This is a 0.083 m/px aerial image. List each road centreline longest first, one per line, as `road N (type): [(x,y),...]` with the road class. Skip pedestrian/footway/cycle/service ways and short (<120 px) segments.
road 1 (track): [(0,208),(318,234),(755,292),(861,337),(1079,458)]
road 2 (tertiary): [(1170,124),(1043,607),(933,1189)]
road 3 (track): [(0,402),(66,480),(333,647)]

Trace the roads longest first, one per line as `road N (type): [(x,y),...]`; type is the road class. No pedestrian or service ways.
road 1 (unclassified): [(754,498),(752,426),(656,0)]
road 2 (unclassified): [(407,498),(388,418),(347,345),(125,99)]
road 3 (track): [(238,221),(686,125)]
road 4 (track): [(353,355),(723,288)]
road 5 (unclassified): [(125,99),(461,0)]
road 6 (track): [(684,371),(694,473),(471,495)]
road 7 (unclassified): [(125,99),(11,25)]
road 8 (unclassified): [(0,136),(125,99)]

* **EXERCISE PROMPT**: The lines from the one holding "Trace the roads" to the end of the entries are to be repeated exactly, with both ends included and nothing else.

* **ANSWER SECTION**:
Trace the roads longest first, one per line as `road N (type): [(x,y),...]`; type is the road class. No pedestrian or service ways.
road 1 (unclassified): [(754,498),(752,426),(656,0)]
road 2 (unclassified): [(407,498),(388,418),(347,345),(125,99)]
road 3 (track): [(238,221),(686,125)]
road 4 (track): [(353,355),(723,288)]
road 5 (unclassified): [(125,99),(461,0)]
road 6 (track): [(684,371),(694,473),(471,495)]
road 7 (unclassified): [(125,99),(11,25)]
road 8 (unclassified): [(0,136),(125,99)]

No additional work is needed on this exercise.